*** The data ***
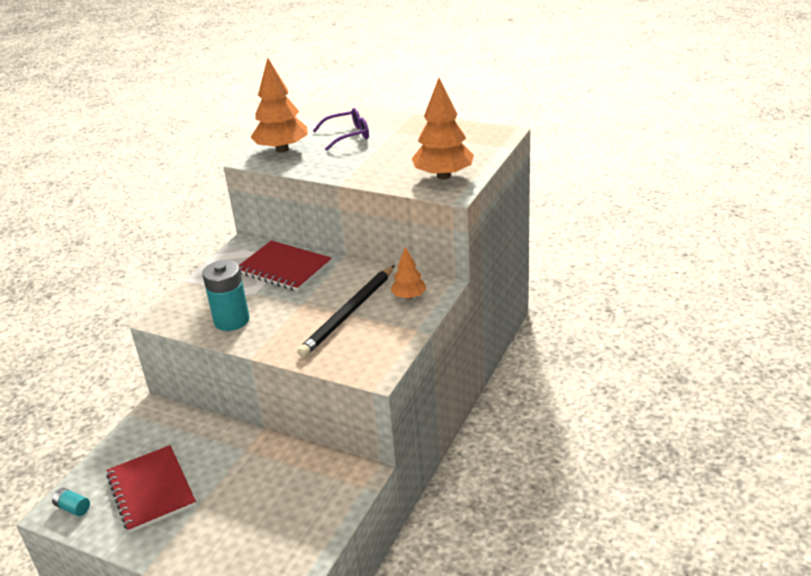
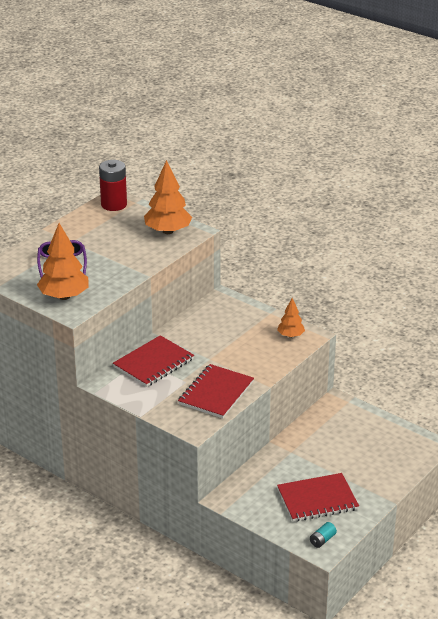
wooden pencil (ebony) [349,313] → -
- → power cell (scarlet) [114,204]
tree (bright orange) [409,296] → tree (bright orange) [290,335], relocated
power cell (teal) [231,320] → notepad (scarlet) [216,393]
***
Required work. Would you return the material above exactly, apart from its pictures?

Task solution.
wooden pencil (ebony) [349,313] → -
- → power cell (scarlet) [114,204]
tree (bright orange) [409,296] → tree (bright orange) [290,335], relocated
power cell (teal) [231,320] → notepad (scarlet) [216,393]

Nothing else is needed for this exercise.